• MATERIAL PROVIDED:
╔══

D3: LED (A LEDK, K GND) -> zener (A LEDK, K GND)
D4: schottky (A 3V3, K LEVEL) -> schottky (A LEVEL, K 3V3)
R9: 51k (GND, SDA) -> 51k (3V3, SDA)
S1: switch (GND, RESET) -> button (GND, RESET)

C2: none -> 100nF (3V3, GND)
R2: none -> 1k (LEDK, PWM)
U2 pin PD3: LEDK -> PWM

╚══
╔══

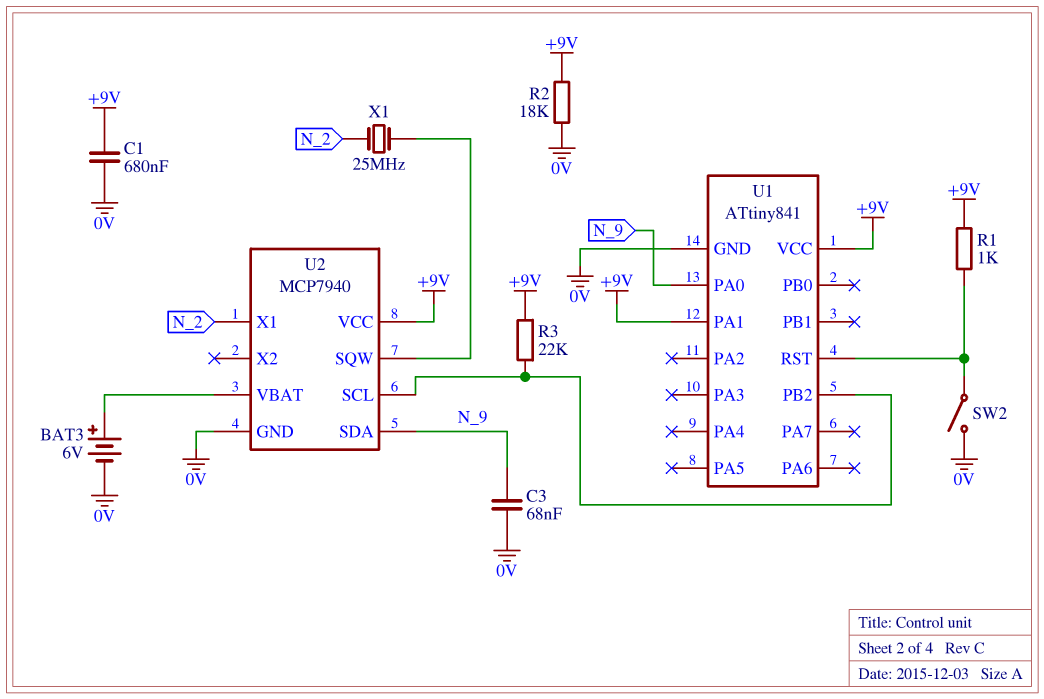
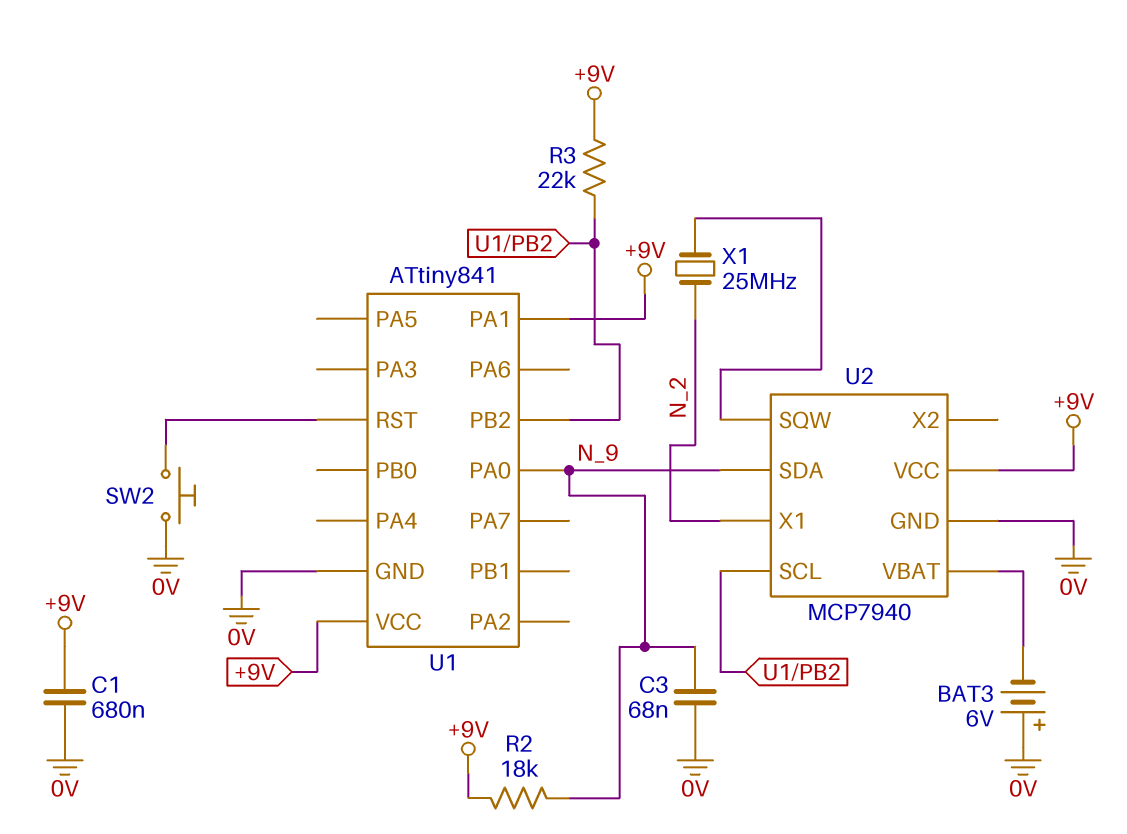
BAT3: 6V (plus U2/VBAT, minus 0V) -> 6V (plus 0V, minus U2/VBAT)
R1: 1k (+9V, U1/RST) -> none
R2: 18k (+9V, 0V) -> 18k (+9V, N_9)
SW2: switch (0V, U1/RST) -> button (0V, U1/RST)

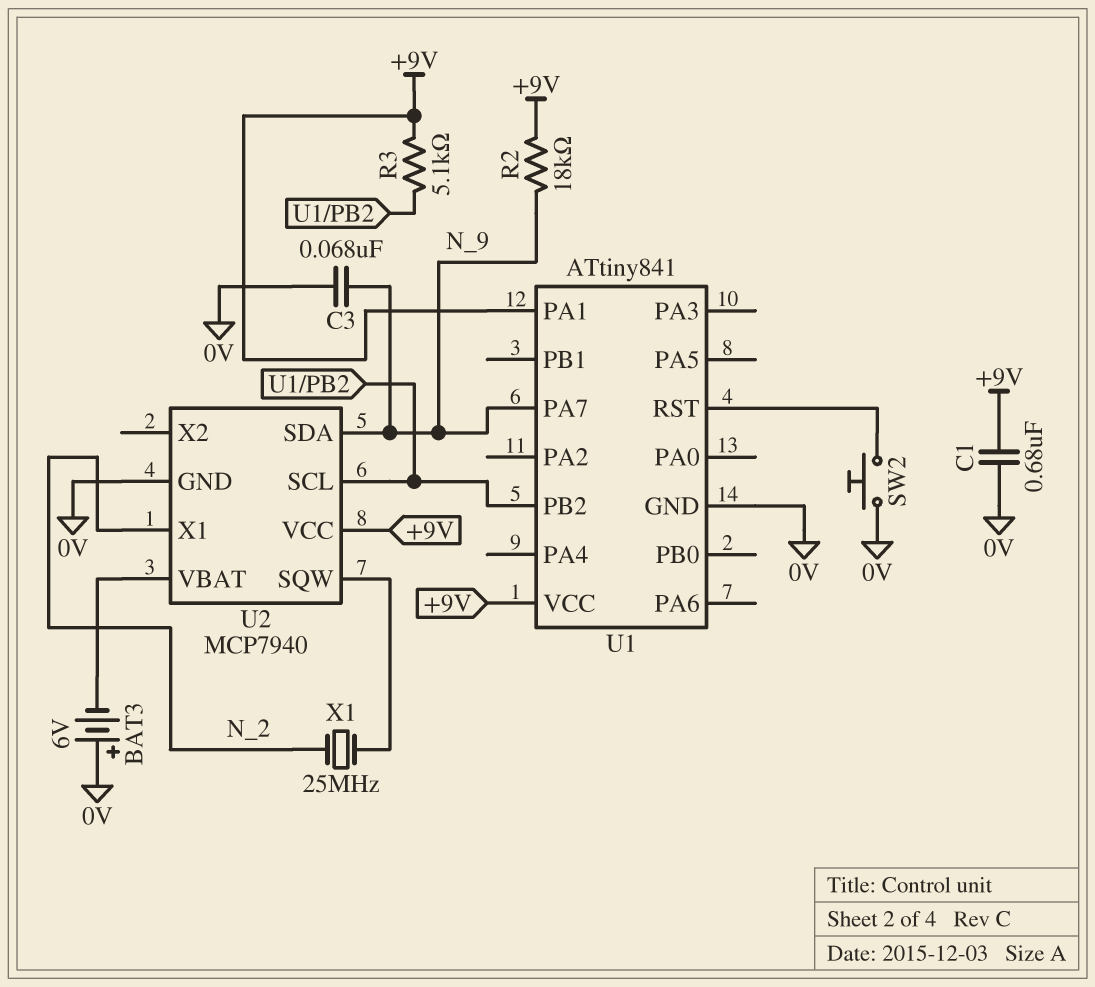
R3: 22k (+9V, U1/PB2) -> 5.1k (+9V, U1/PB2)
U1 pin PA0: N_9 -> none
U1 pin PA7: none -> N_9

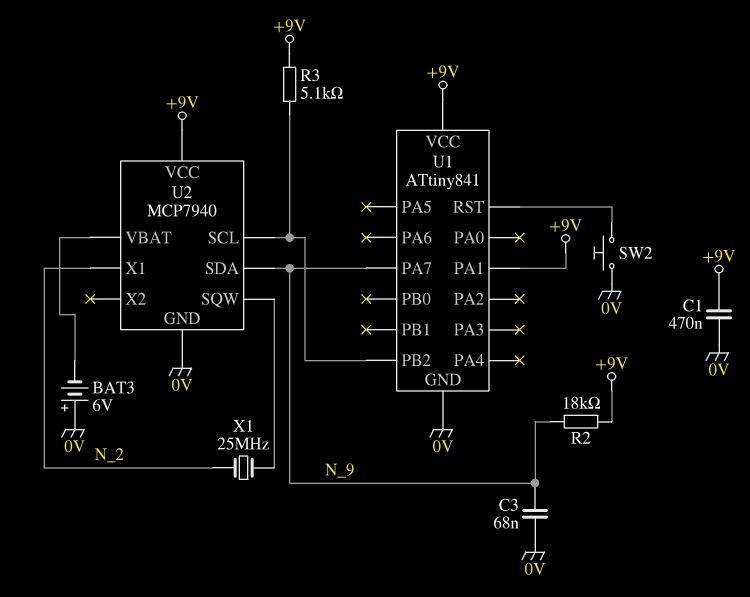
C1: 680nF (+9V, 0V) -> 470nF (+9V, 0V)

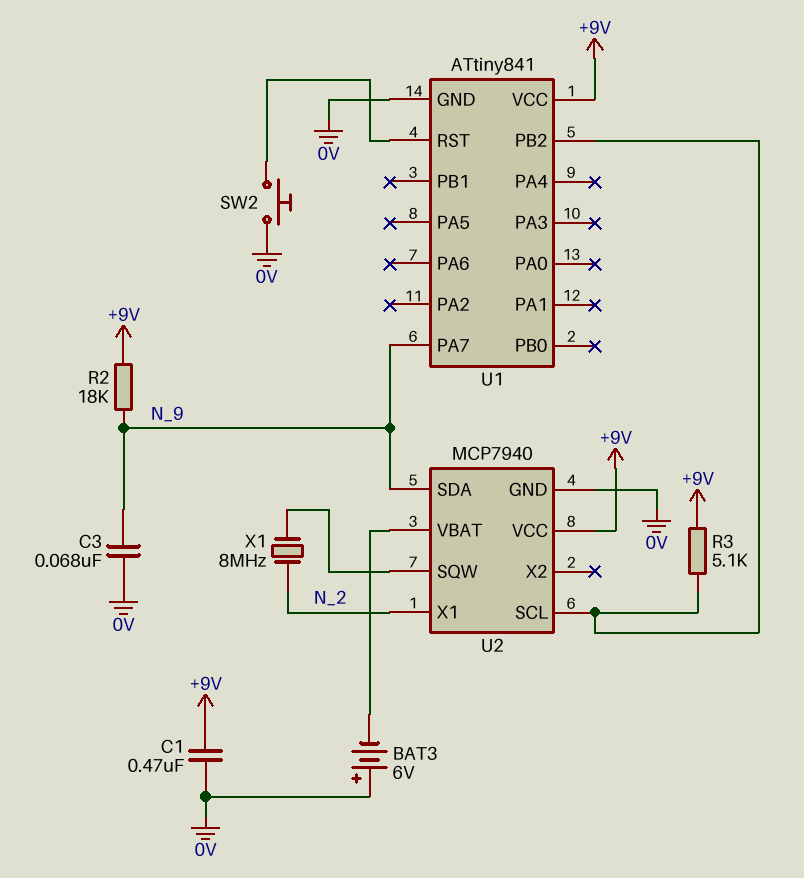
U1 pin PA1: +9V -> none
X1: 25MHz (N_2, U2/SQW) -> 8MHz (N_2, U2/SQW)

╚══

• TASK: In the data above, find the line that contains "C2: none -> 100nF (3V3, GND)" and the line that contains "U2 pin PD3: LEDK -> PWM". Repeat exactly those lines and every line between them, and only those.

• SOLUTION TO THIS PROBLEM:
C2: none -> 100nF (3V3, GND)
R2: none -> 1k (LEDK, PWM)
U2 pin PD3: LEDK -> PWM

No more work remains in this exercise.